▸ Problem statement:
Collect every line below that contains the word "hammer".

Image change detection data
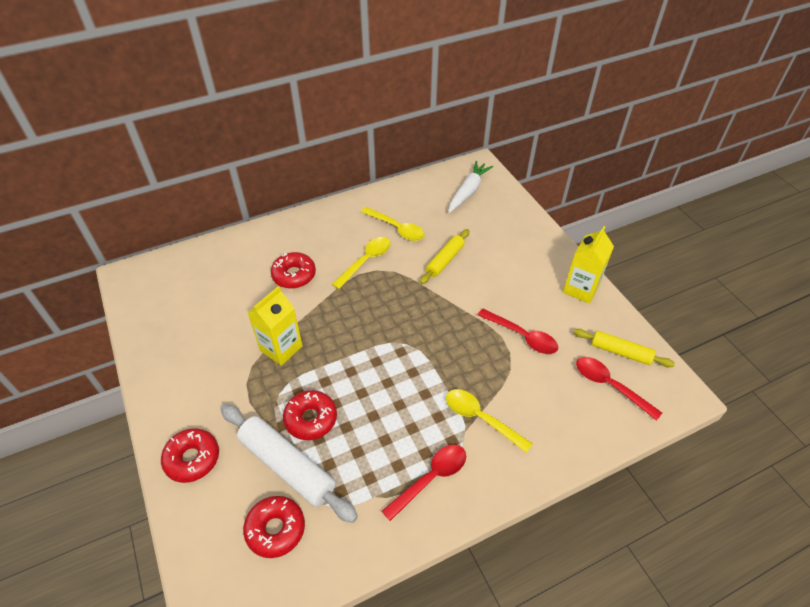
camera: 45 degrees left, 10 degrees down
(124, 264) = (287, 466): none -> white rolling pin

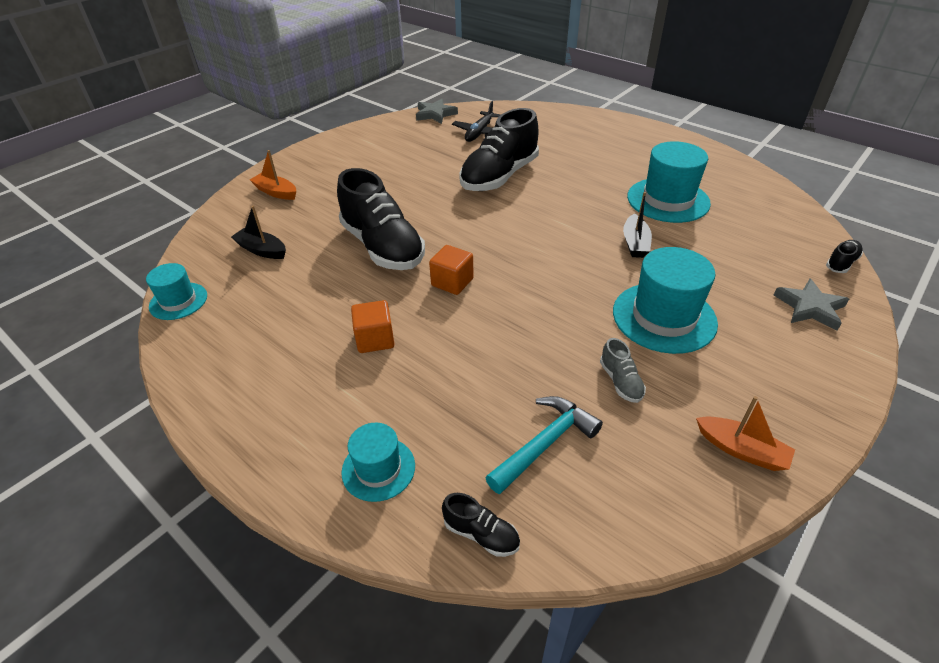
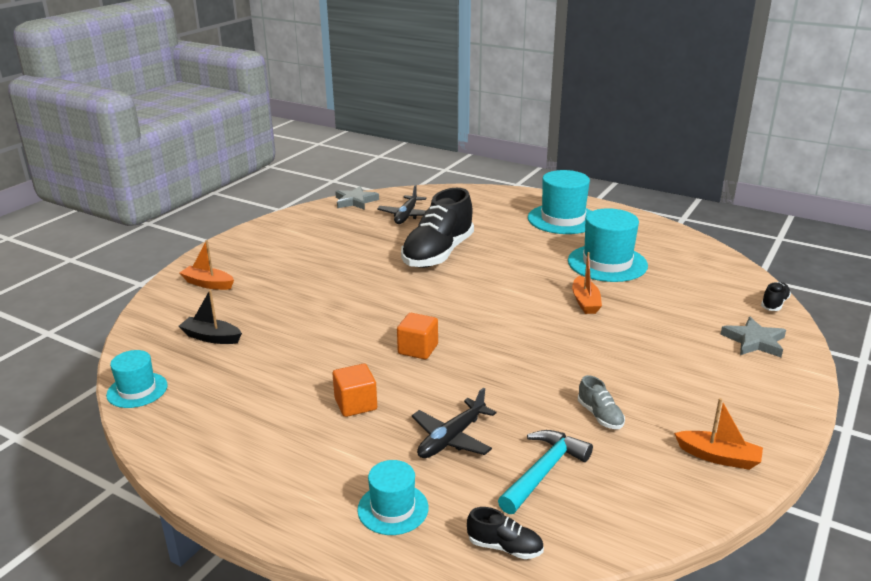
camera: 10 degrees left, 15 degrees down
(382, 247) = (338, 324): black shoe -> none
(459, 391) = (451, 438): none -> black plane
(635, 243) = (585, 302): black boat -> orange boat
(664, 317) = (626, 360): turquoise hat -> turquoise hat (563, 219)

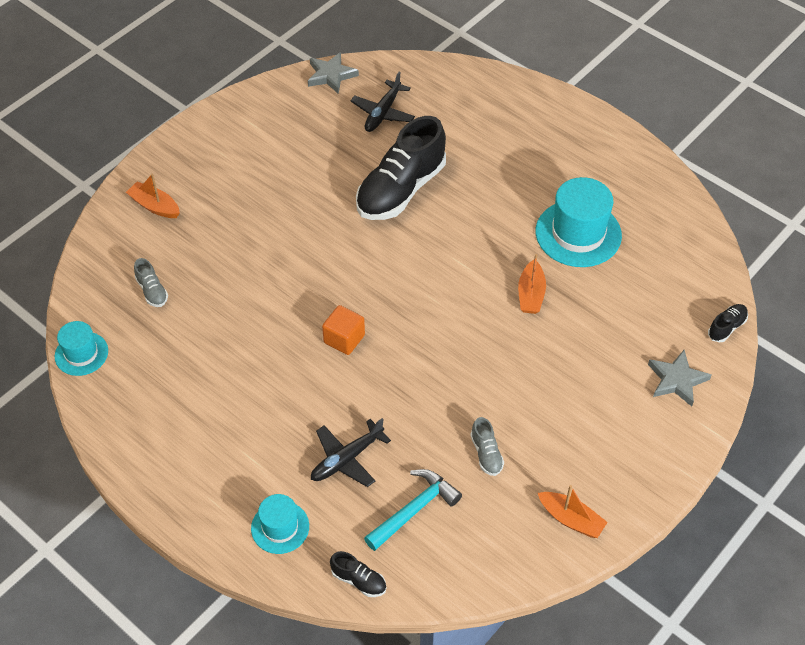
camera: 10 degrees right, 25 degrees up
(211, 337) = (152, 291): black boat -> grey shoe
(355, 404) = (272, 403): orange cube -> none
(563, 219) = (558, 145): turquoise hat -> none

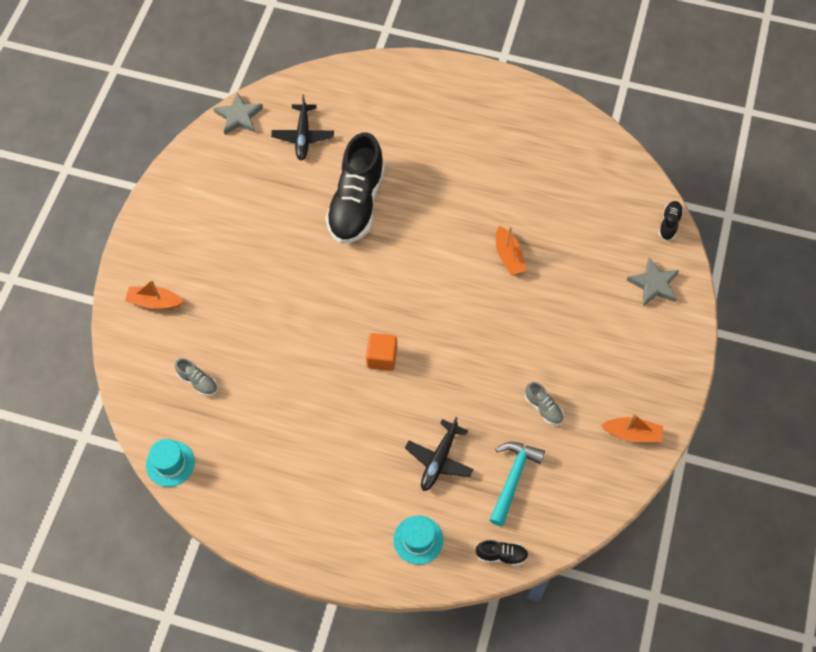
camera: 25 degrees left, 10 degrees up
(578, 233) = (518, 187): turquoise hat -> none

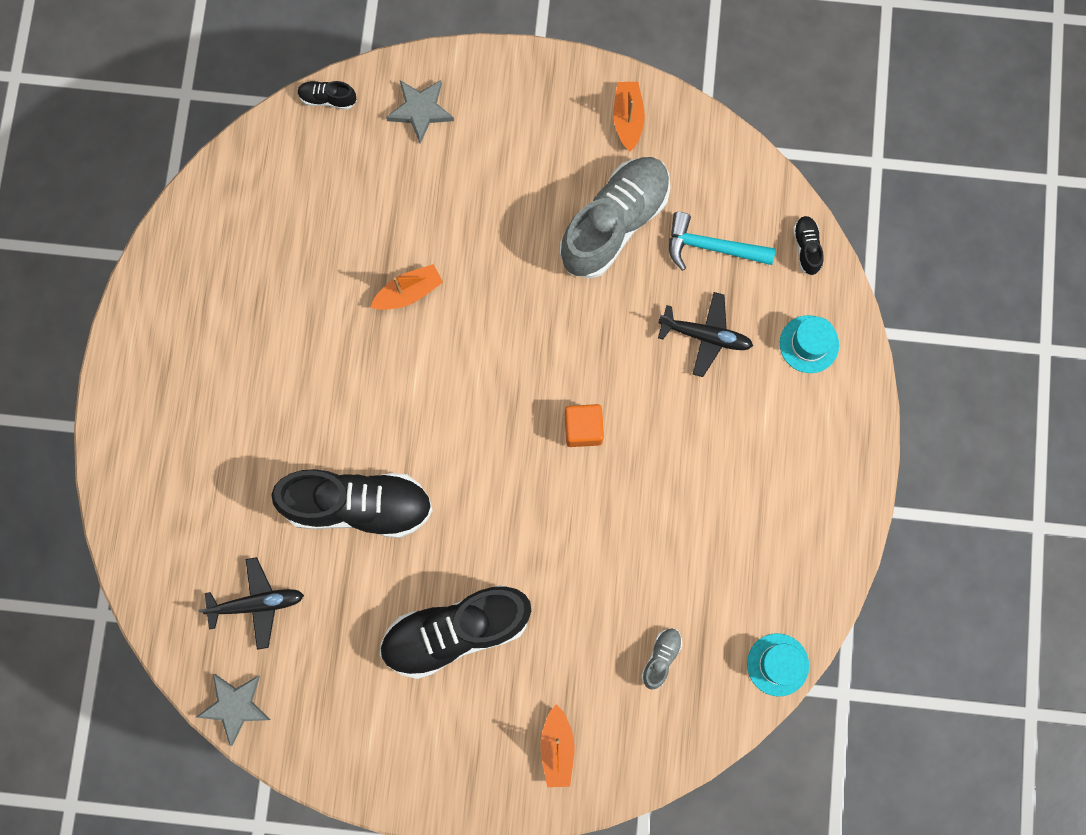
camera: 100 degrees left, 15 degrees up
(253, 251) = (456, 631): none -> black shoe
(543, 408) = (614, 223): grey shoe -> grey shoe, size x2.41

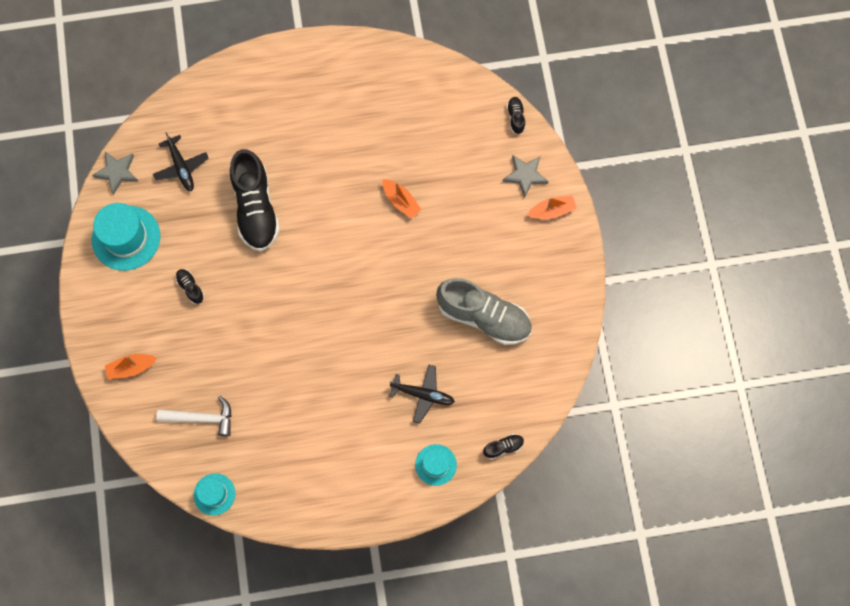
camera: 75 degrees right, 5 degrees down
(348, 714) = (126, 238): none -> turquoise hat
(456, 631) = (190, 288): black shoe -> black shoe, size x0.42
(583, 429) = (339, 332): orange cube -> none
(628, 119) = (559, 307): orange boat -> orange boat (551, 211)
(661, 658) = (202, 418): grey shoe -> white hammer
(705, 336) = (423, 394): black plane -> black plane turned 75 degrees counterclockwise
(711, 247) = (485, 384): turquoise hammer -> none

▸ Finished task:
(661, 658) = (202, 418): grey shoe -> white hammer
(711, 247) = (485, 384): turquoise hammer -> none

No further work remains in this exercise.